Pictures are not part of the copy. Write out exactly the lines from the line with "R18: 12k (GND, N7) -> 12k (N7, VCC)" through the end of the entries below.

*** SOURCE INFORMATION ***

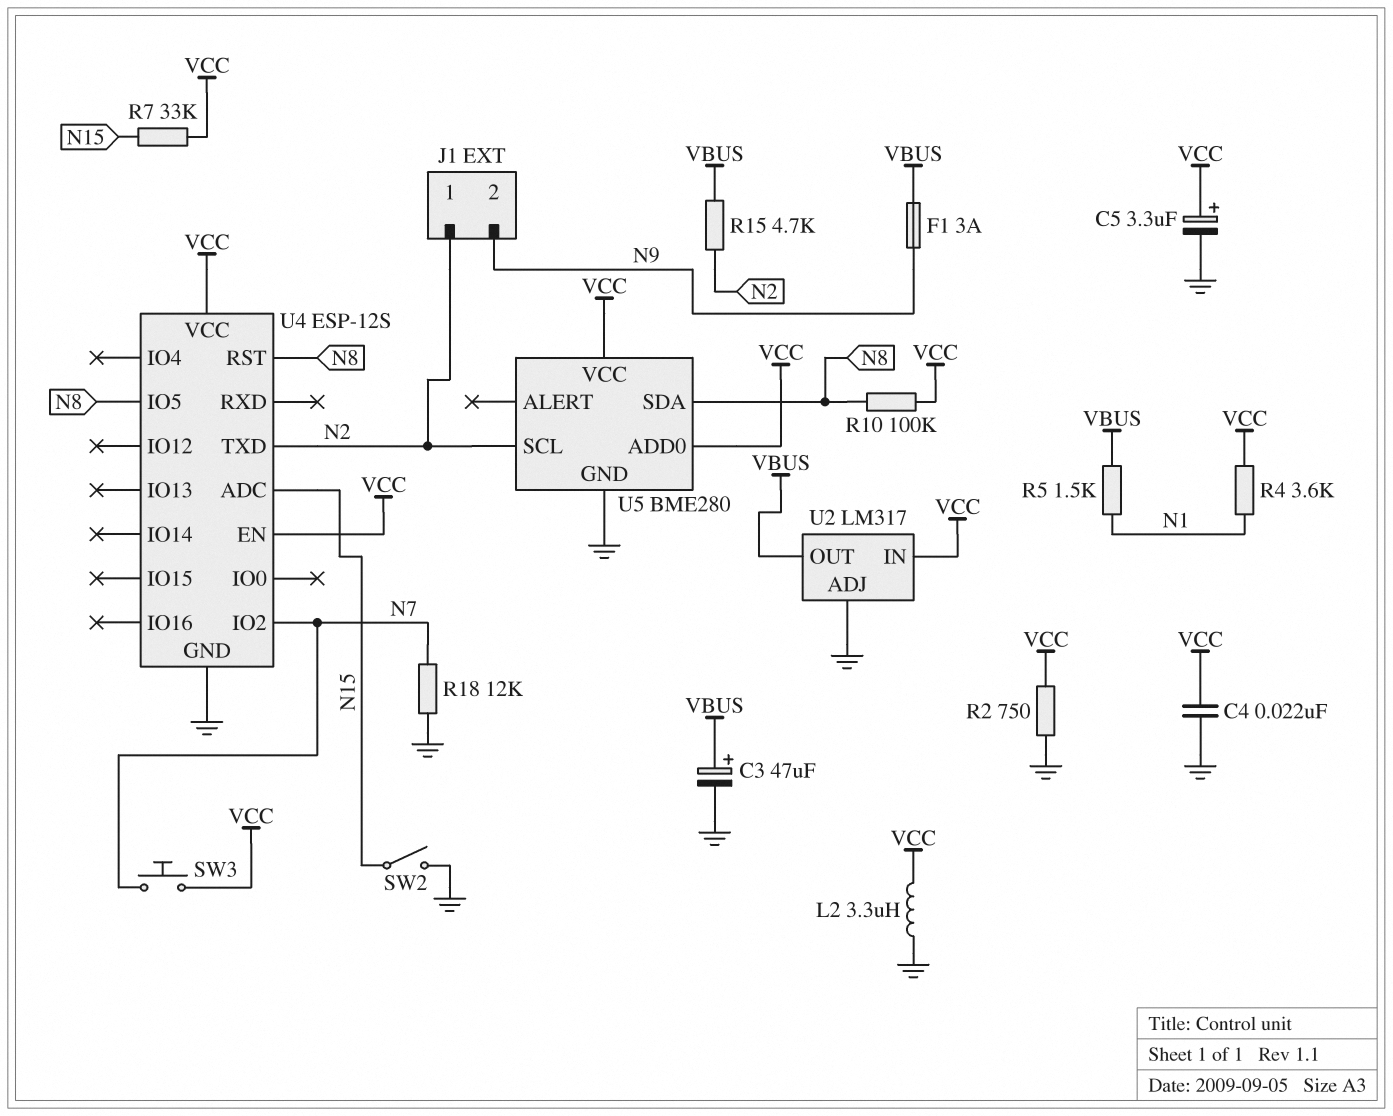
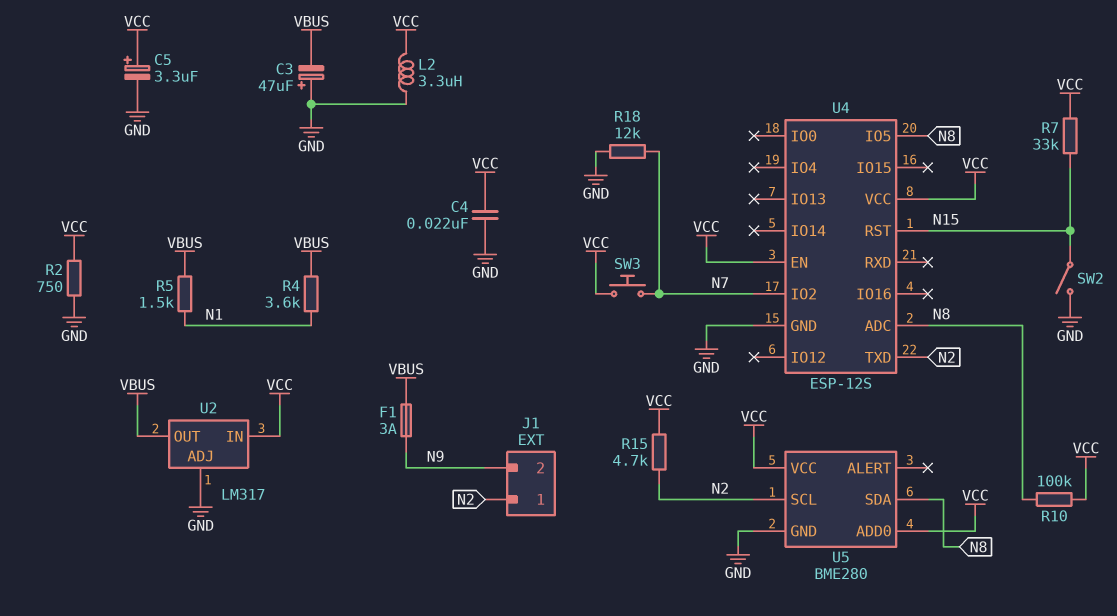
C3: 47uF (plus VBUS, minus GND) -> 47uF (plus GND, minus VBUS)
R4: 3.6k (N1, VCC) -> 3.6k (N1, VBUS)
R15: 4.7k (N2, VBUS) -> 4.7k (N2, VCC)
U4 pin ADC: N15 -> N8
U4 pin RST: N8 -> N15

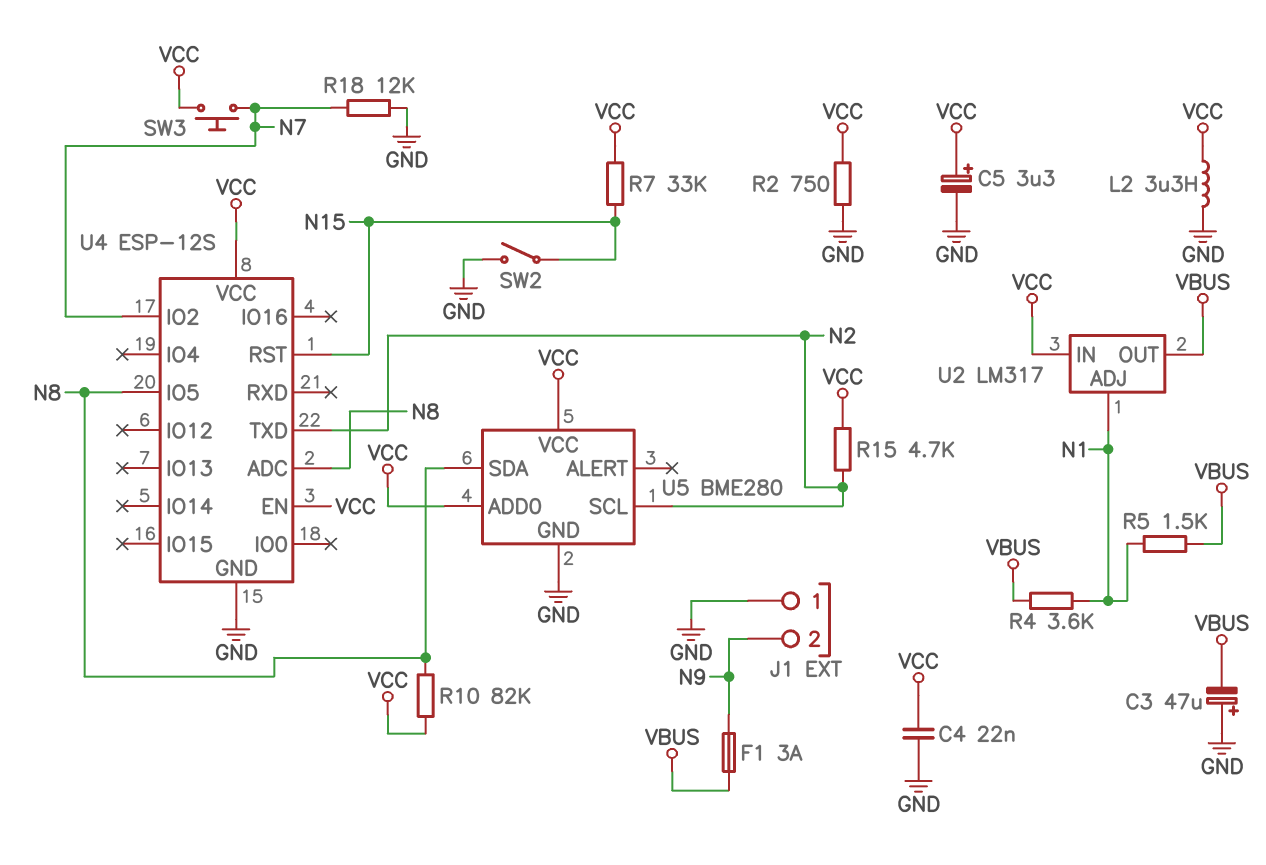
J1 pin 1: N2 -> GND
R10: 100k (N8, VCC) -> 82k (N8, VCC)
U2 pin ADJ: GND -> N1

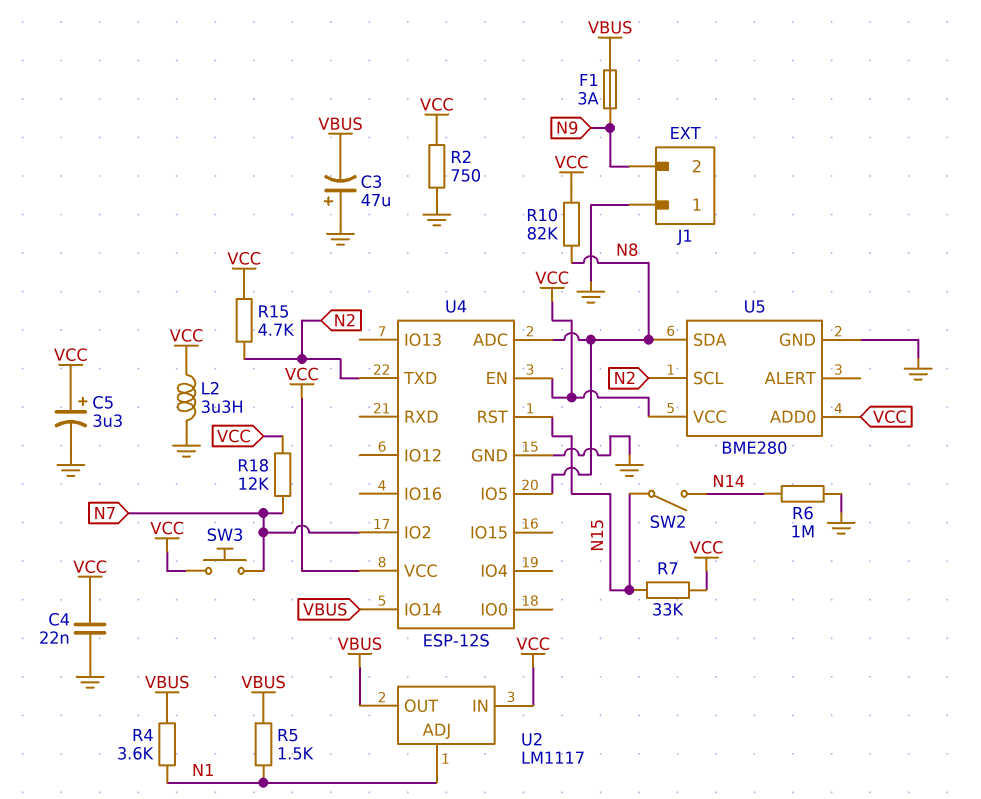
R6: none -> 1M (GND, N14)
R18: 12k (GND, N7) -> 12k (N7, VCC)
SW2: switch (GND, N15) -> switch (N14, N15)
U2: LM317 -> LM1117
U4 pin IO14: none -> VBUS

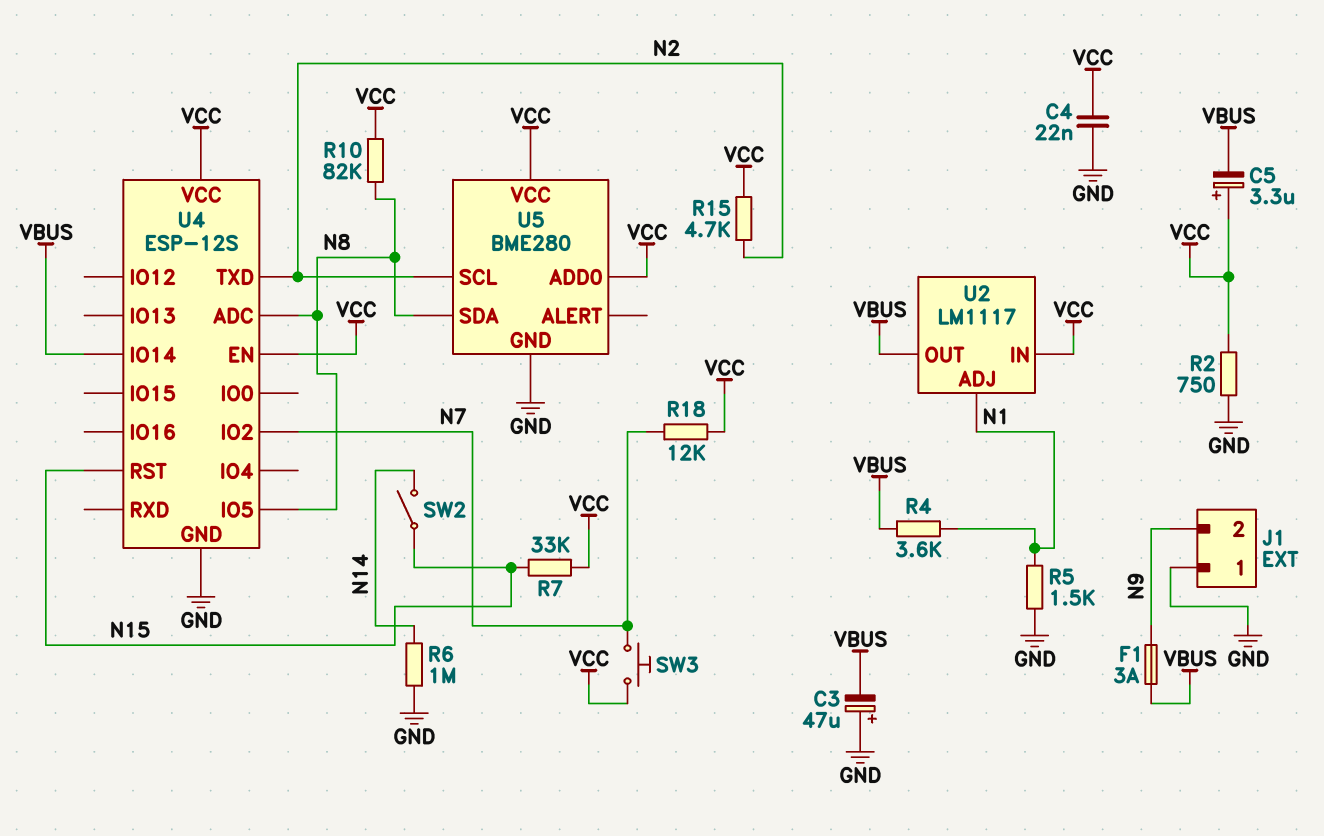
C5: 3.3uF (plus VCC, minus GND) -> 3.3uF (plus VCC, minus VBUS)
L2: 3.3uH (GND, VCC) -> none
R5: 1.5k (N1, VBUS) -> 1.5k (GND, N1)

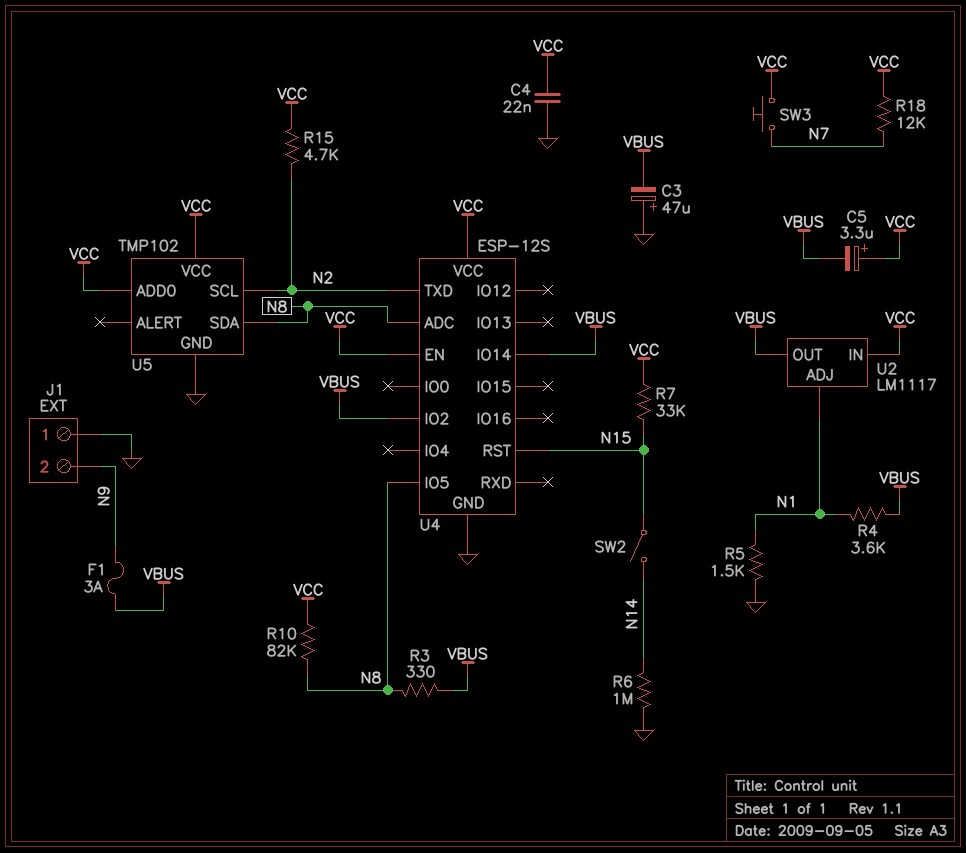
R2: 750 (GND, VCC) -> none
R3: none -> 330 (N8, VBUS)
U4 pin IO2: N7 -> VBUS
U5: BME280 -> TMP102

*** End of SOURCE INFORMATION ***

### ANSWER FOR THE TASK
R18: 12k (GND, N7) -> 12k (N7, VCC)
SW2: switch (GND, N15) -> switch (N14, N15)
U2: LM317 -> LM1117
U4 pin IO14: none -> VBUS

C5: 3.3uF (plus VCC, minus GND) -> 3.3uF (plus VCC, minus VBUS)
L2: 3.3uH (GND, VCC) -> none
R5: 1.5k (N1, VBUS) -> 1.5k (GND, N1)

R2: 750 (GND, VCC) -> none
R3: none -> 330 (N8, VBUS)
U4 pin IO2: N7 -> VBUS
U5: BME280 -> TMP102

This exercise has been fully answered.